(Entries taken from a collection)
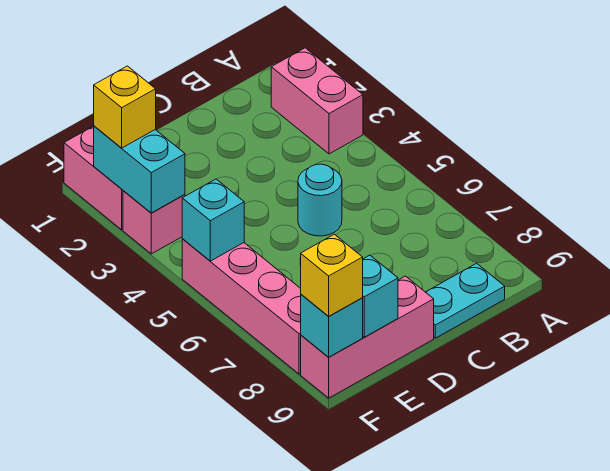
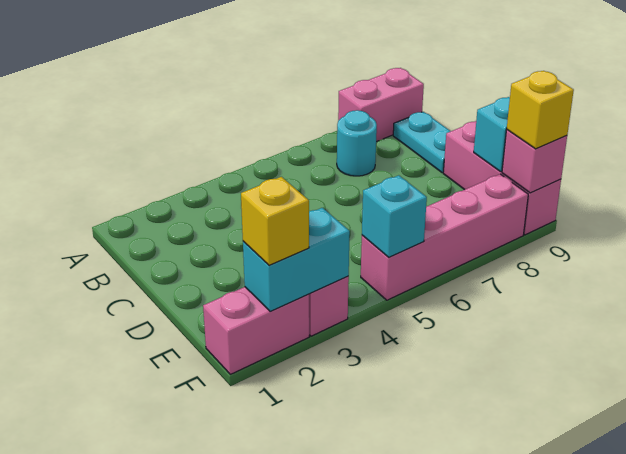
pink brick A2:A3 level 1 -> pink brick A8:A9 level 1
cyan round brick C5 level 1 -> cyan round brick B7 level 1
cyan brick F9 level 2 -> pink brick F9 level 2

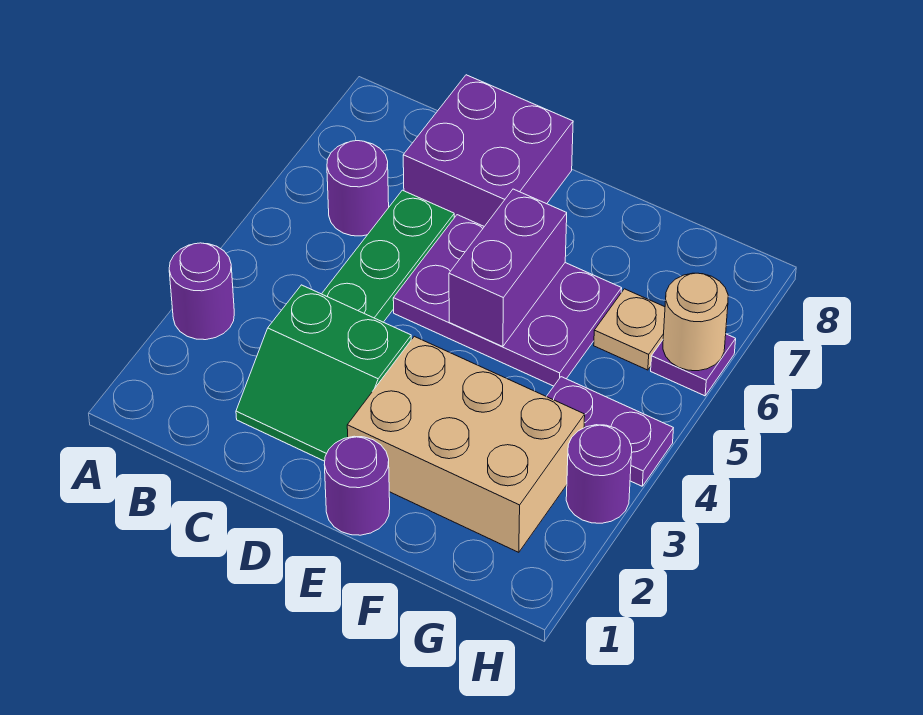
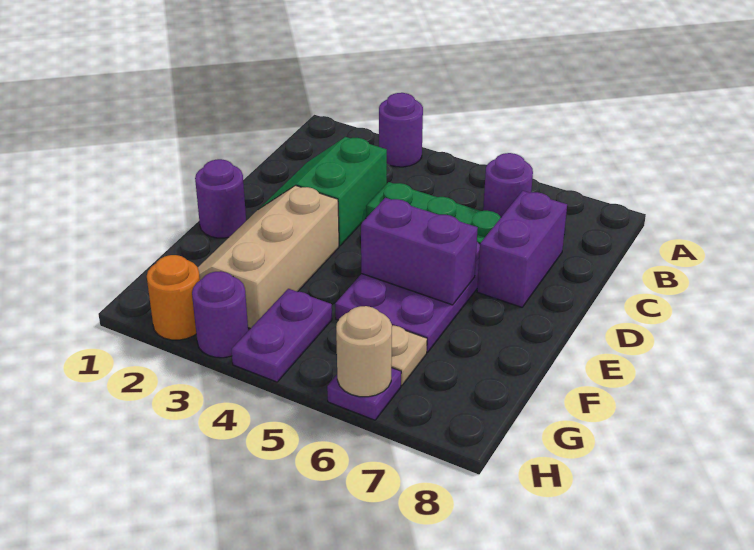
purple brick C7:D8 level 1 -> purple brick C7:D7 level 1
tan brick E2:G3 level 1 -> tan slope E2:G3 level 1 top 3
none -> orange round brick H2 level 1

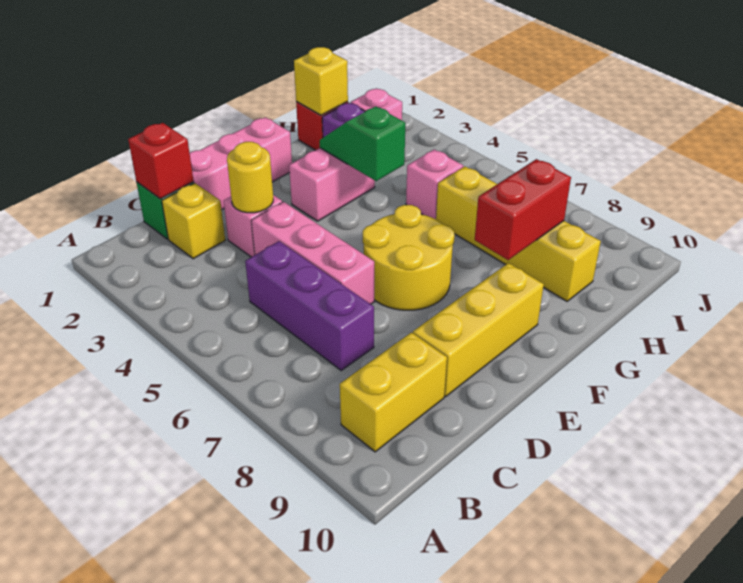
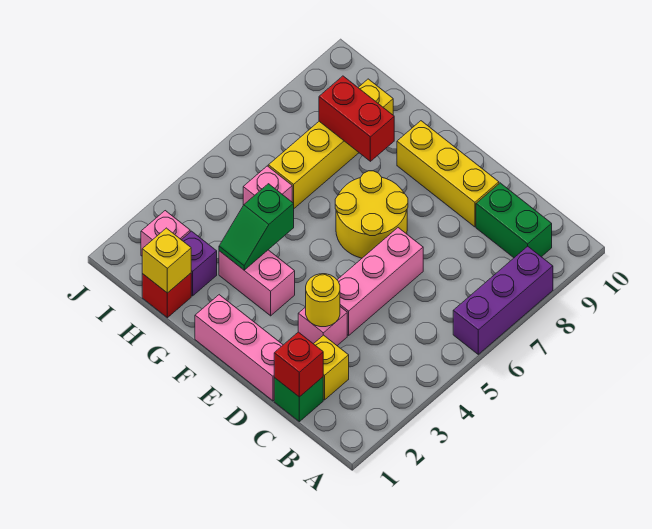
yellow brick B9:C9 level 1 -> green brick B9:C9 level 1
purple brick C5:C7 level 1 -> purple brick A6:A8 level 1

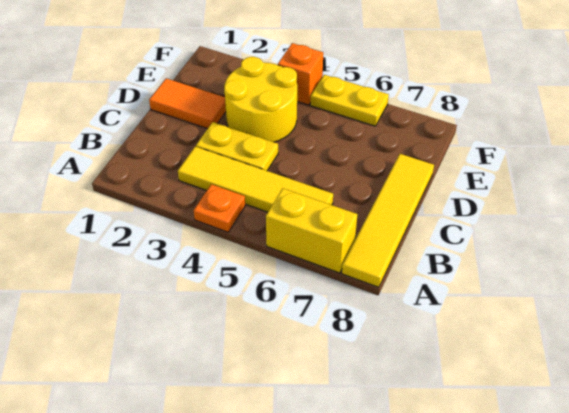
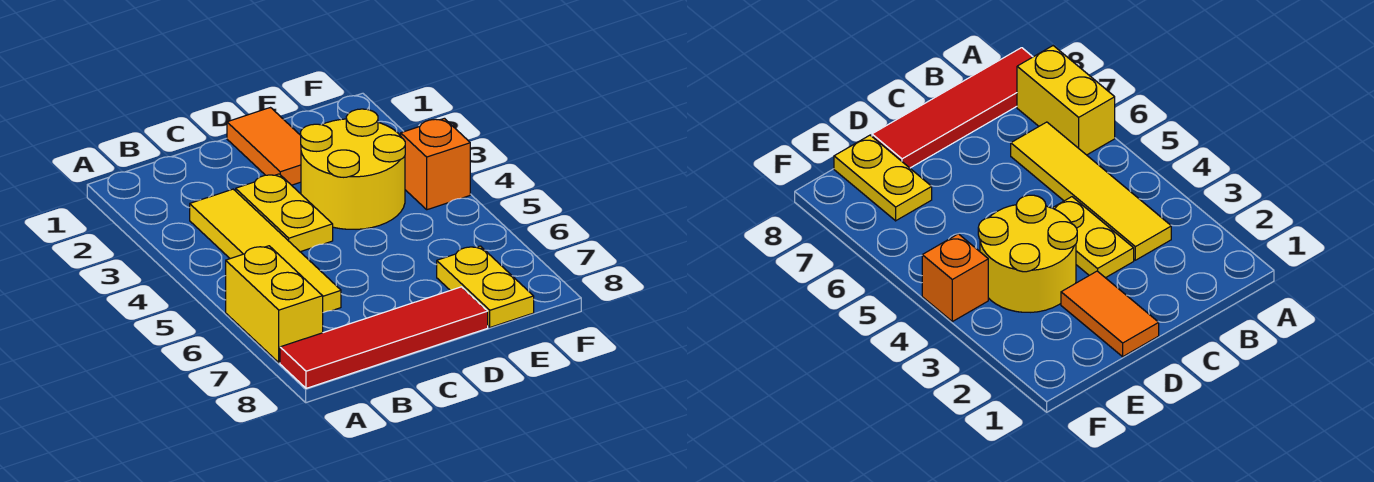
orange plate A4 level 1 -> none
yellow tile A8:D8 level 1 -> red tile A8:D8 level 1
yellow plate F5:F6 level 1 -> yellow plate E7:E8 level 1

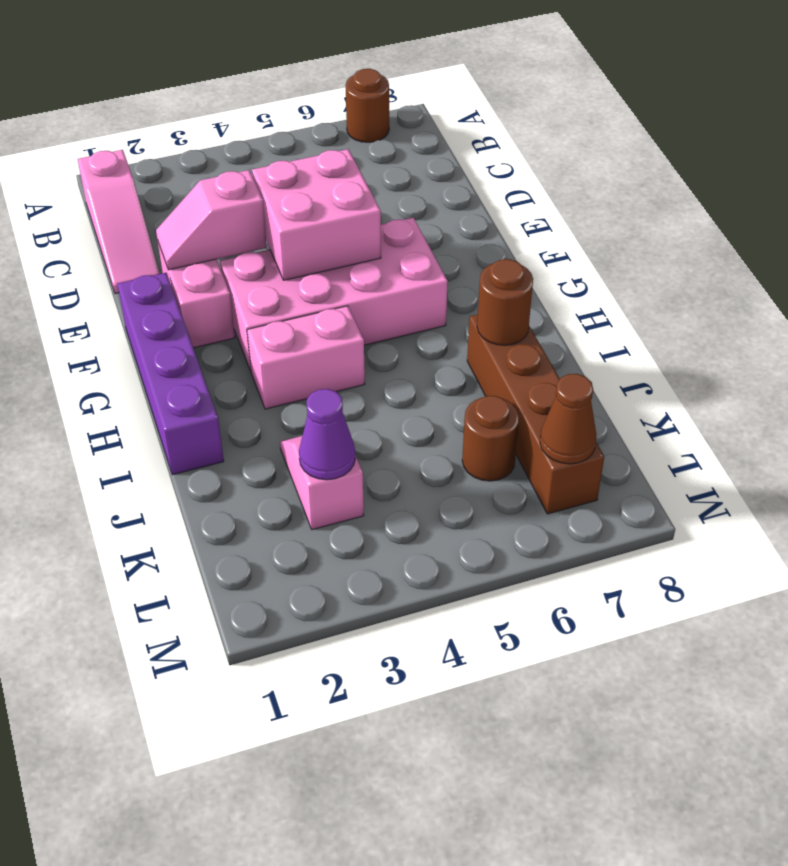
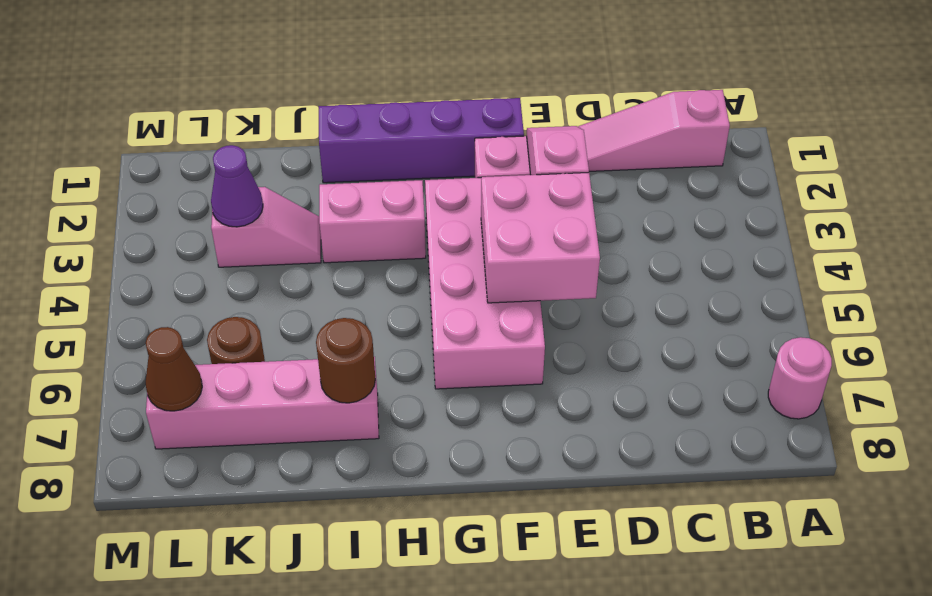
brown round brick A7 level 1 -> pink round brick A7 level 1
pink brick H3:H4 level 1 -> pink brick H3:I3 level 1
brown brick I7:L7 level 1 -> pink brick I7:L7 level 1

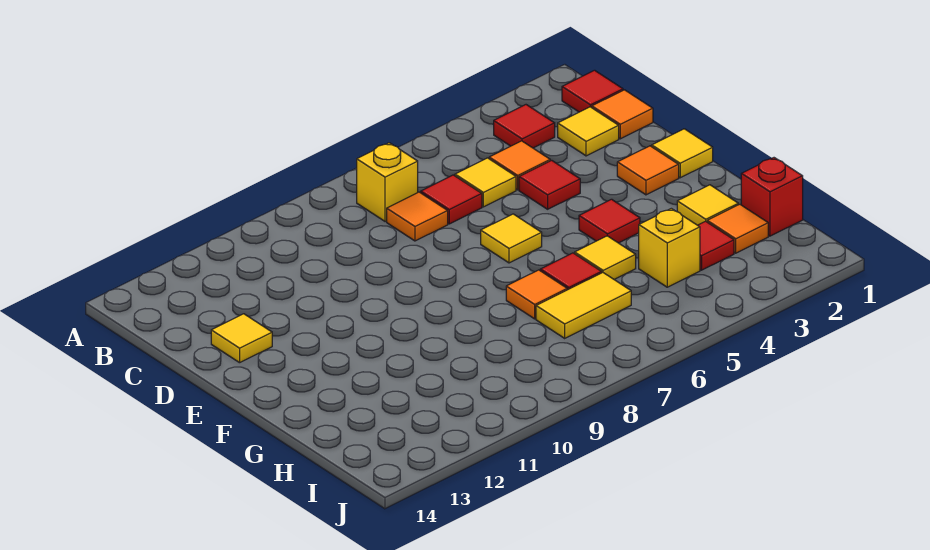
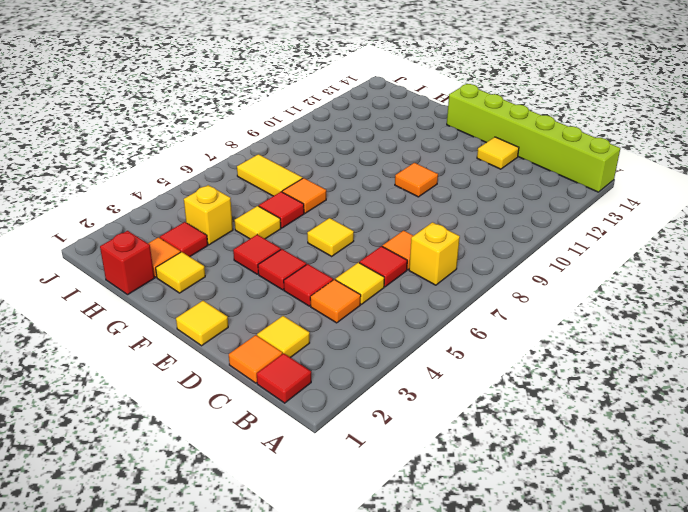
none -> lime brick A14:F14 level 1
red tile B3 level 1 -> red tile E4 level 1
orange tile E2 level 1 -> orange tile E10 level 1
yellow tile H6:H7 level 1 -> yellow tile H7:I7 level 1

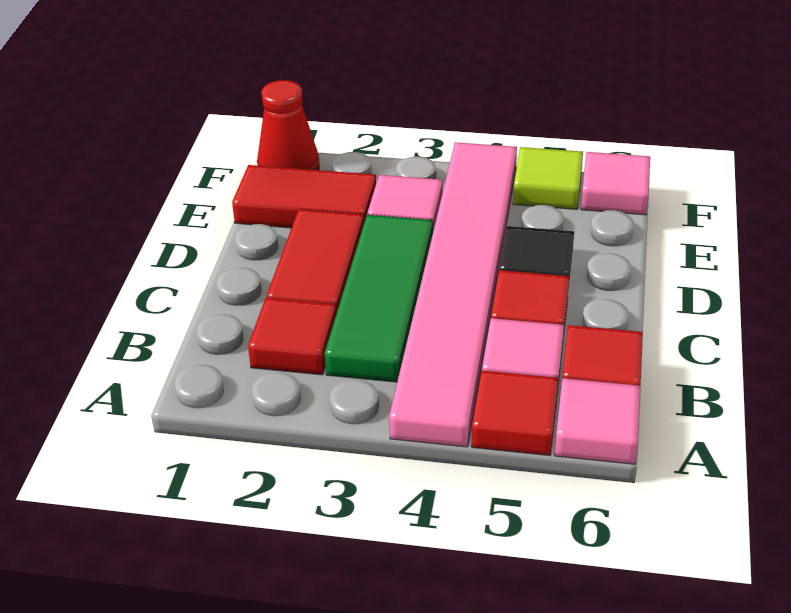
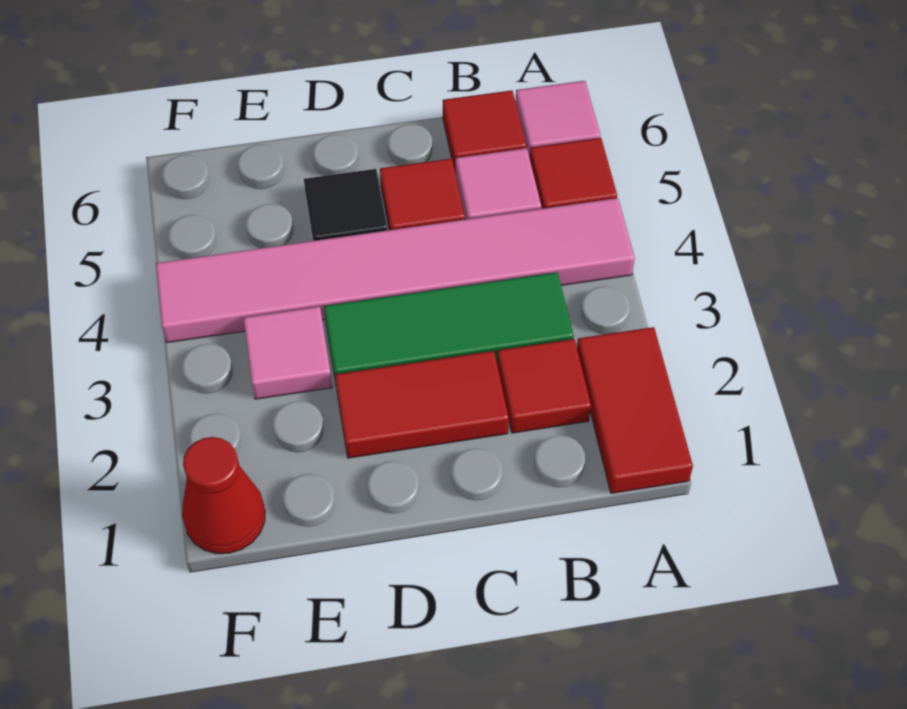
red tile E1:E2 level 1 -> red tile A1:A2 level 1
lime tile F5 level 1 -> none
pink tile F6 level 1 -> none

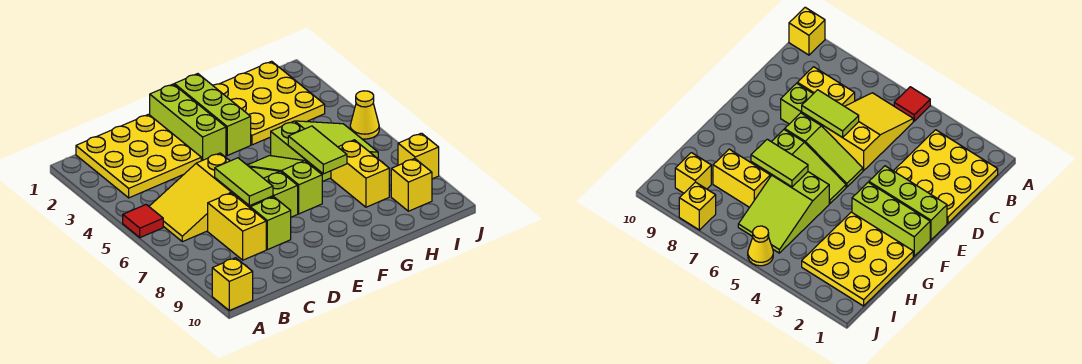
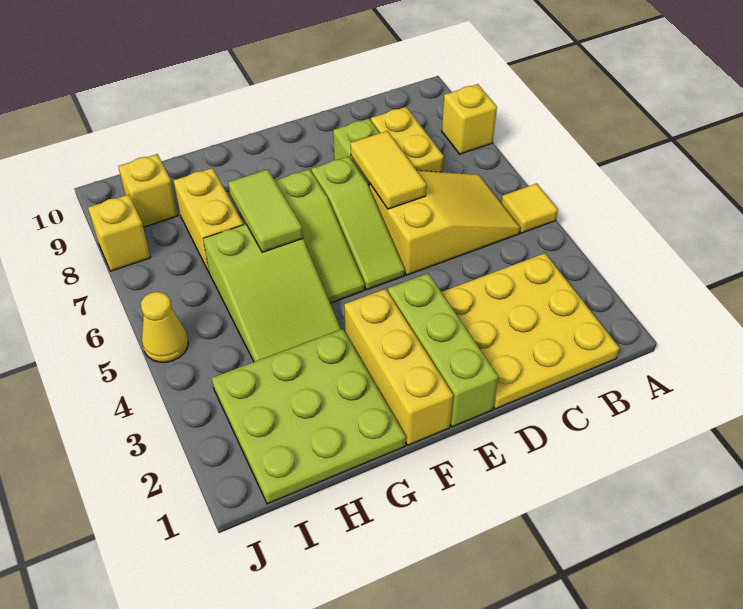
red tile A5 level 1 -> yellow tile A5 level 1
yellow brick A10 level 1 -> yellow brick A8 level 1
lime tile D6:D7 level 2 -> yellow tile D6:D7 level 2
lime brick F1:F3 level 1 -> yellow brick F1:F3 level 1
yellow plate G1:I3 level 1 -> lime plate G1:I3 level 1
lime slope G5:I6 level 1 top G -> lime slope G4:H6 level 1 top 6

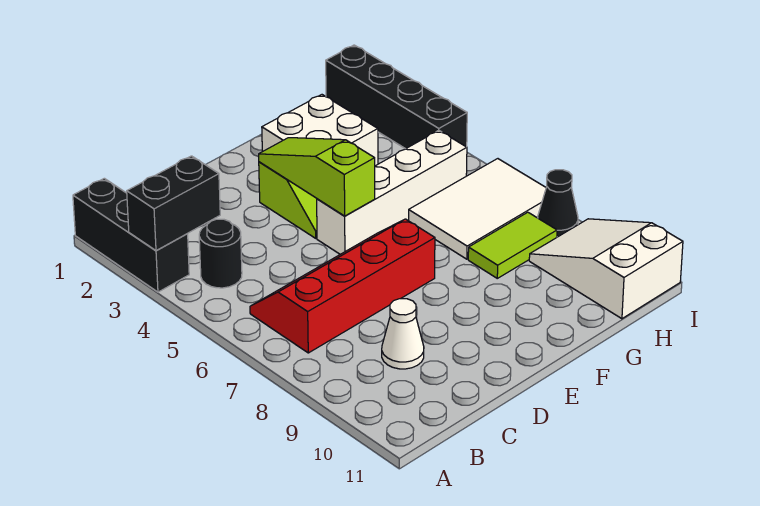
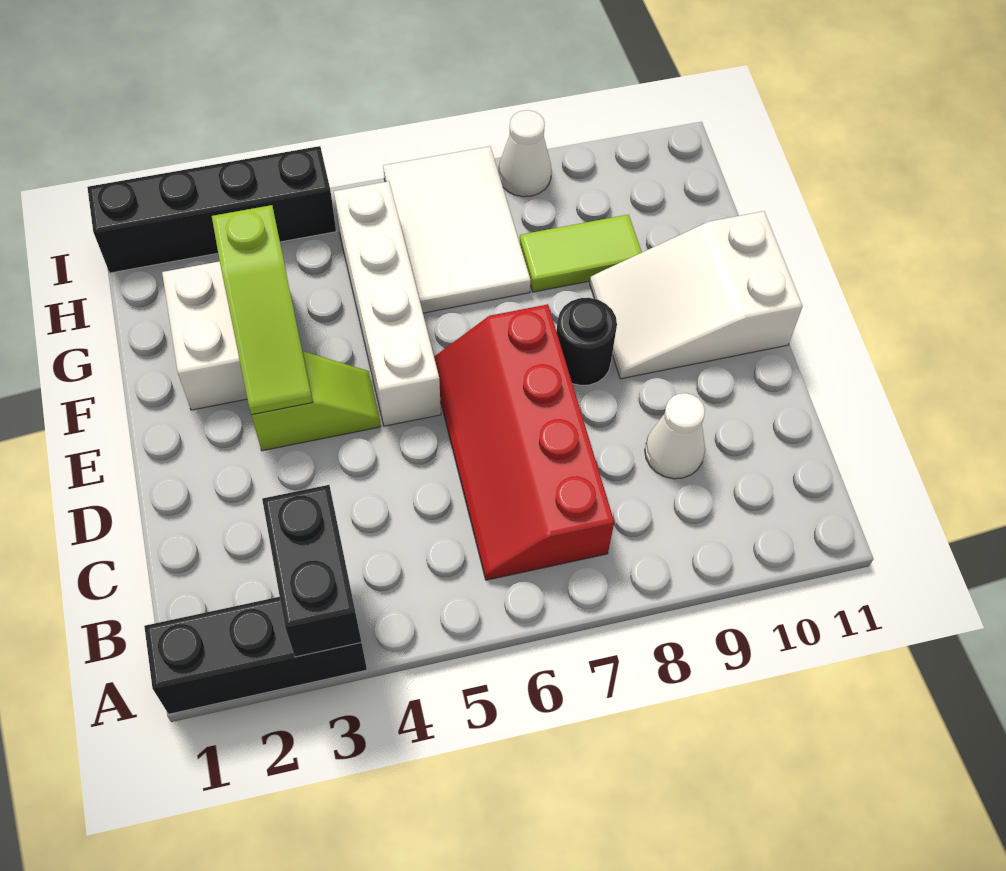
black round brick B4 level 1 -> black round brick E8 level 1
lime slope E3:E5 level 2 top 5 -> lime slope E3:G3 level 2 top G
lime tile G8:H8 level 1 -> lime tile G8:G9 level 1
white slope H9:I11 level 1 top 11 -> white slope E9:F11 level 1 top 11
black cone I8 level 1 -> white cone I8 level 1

Your assignment >> Restate word for word every line from the one with "cyan brick F9" up to and including the one with "yellow plate G1:I3" in the records above, minus the pictures.

Response area >>
cyan brick F9 level 2 -> pink brick F9 level 2

purple brick C7:D8 level 1 -> purple brick C7:D7 level 1
tan brick E2:G3 level 1 -> tan slope E2:G3 level 1 top 3
none -> orange round brick H2 level 1

yellow brick B9:C9 level 1 -> green brick B9:C9 level 1
purple brick C5:C7 level 1 -> purple brick A6:A8 level 1

orange plate A4 level 1 -> none
yellow tile A8:D8 level 1 -> red tile A8:D8 level 1
yellow plate F5:F6 level 1 -> yellow plate E7:E8 level 1

brown round brick A7 level 1 -> pink round brick A7 level 1
pink brick H3:H4 level 1 -> pink brick H3:I3 level 1
brown brick I7:L7 level 1 -> pink brick I7:L7 level 1

none -> lime brick A14:F14 level 1
red tile B3 level 1 -> red tile E4 level 1
orange tile E2 level 1 -> orange tile E10 level 1
yellow tile H6:H7 level 1 -> yellow tile H7:I7 level 1

red tile E1:E2 level 1 -> red tile A1:A2 level 1
lime tile F5 level 1 -> none
pink tile F6 level 1 -> none

red tile A5 level 1 -> yellow tile A5 level 1
yellow brick A10 level 1 -> yellow brick A8 level 1
lime tile D6:D7 level 2 -> yellow tile D6:D7 level 2
lime brick F1:F3 level 1 -> yellow brick F1:F3 level 1
yellow plate G1:I3 level 1 -> lime plate G1:I3 level 1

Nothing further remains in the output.